- [Image sets with object changes]
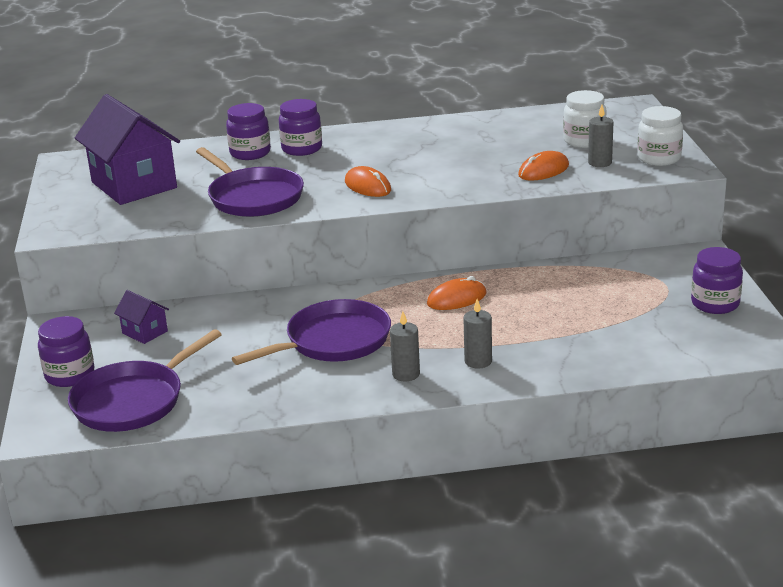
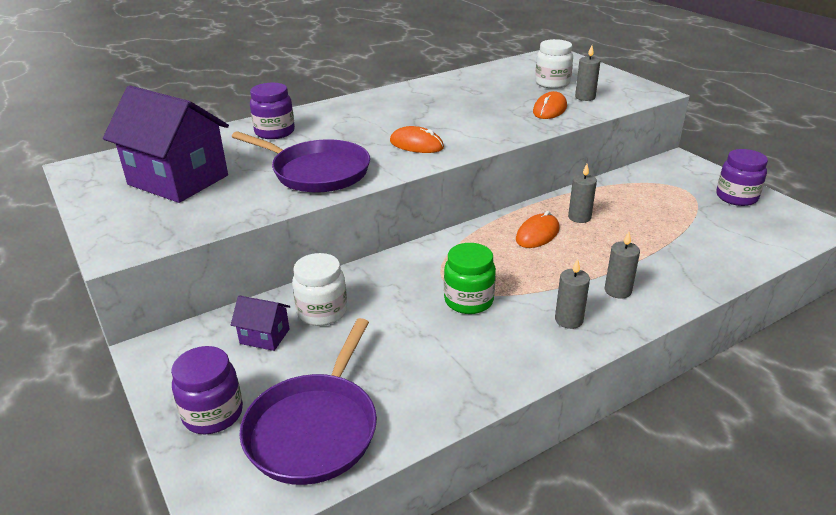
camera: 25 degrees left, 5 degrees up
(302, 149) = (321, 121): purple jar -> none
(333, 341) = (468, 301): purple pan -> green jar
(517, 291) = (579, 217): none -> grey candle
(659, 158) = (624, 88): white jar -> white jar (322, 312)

---

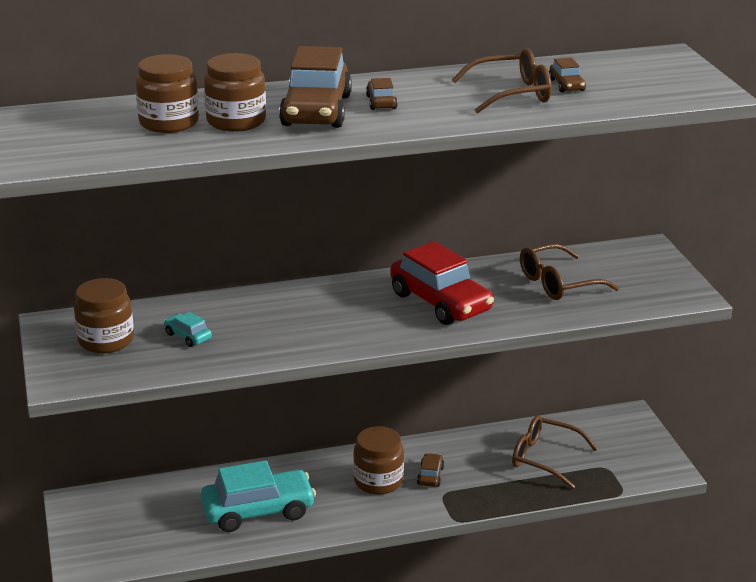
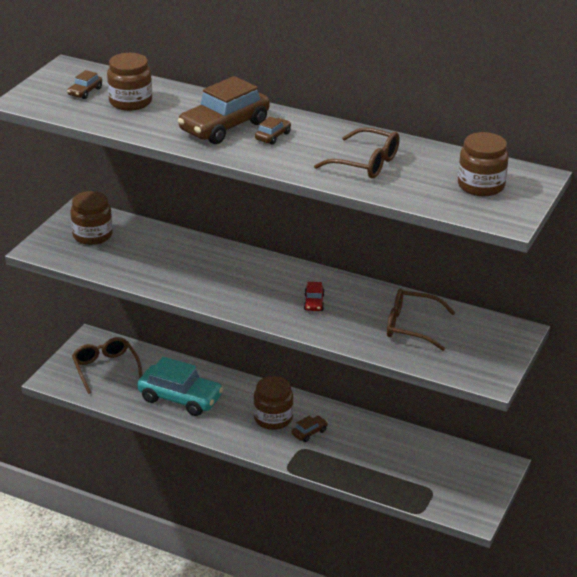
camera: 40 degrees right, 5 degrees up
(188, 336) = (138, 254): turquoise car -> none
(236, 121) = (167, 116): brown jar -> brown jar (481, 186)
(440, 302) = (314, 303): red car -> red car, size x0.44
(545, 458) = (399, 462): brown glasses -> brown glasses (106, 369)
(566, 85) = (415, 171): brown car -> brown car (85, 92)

- [BRIEF] Beginning with the line above that contains "(236, 121) = (167, 116): brown", copy each line exactly up to and including the line that contains "(566, 85) = (415, 171): brown", and go no further.

- [OUTPUT FOR THIS EXERCISE]
(236, 121) = (167, 116): brown jar -> brown jar (481, 186)
(440, 302) = (314, 303): red car -> red car, size x0.44
(545, 458) = (399, 462): brown glasses -> brown glasses (106, 369)
(566, 85) = (415, 171): brown car -> brown car (85, 92)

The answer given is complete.